* _Dataset excerpts_
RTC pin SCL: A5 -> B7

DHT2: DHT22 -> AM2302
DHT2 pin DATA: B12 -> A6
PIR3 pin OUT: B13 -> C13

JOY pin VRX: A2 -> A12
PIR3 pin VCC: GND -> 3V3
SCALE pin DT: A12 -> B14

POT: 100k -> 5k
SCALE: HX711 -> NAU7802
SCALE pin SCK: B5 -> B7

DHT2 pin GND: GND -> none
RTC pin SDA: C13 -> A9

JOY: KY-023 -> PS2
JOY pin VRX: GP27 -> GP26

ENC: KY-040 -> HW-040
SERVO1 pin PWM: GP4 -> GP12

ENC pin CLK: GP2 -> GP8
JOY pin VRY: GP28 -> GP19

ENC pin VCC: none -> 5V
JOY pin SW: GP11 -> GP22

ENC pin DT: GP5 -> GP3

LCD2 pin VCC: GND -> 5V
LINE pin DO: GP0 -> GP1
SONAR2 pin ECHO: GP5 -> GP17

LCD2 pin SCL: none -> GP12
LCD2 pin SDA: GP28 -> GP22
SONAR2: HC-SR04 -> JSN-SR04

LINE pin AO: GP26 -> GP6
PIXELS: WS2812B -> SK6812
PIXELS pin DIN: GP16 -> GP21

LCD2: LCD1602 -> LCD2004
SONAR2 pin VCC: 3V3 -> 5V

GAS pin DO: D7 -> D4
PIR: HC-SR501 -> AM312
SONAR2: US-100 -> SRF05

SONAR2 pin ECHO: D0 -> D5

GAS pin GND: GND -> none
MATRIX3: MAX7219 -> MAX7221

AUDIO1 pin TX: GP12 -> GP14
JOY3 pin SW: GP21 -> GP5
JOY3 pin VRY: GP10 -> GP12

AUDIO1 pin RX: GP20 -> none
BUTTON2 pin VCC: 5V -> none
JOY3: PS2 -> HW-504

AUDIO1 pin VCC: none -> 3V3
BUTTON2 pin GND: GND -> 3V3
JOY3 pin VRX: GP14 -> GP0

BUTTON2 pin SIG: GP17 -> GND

* _Exercise_
Write out the lines above from the one containing "BUTTON2 pin VCC: 5V -> none" through the last, exactly as they are.

* _Response to the exercise_
BUTTON2 pin VCC: 5V -> none
JOY3: PS2 -> HW-504

AUDIO1 pin VCC: none -> 3V3
BUTTON2 pin GND: GND -> 3V3
JOY3 pin VRX: GP14 -> GP0

BUTTON2 pin SIG: GP17 -> GND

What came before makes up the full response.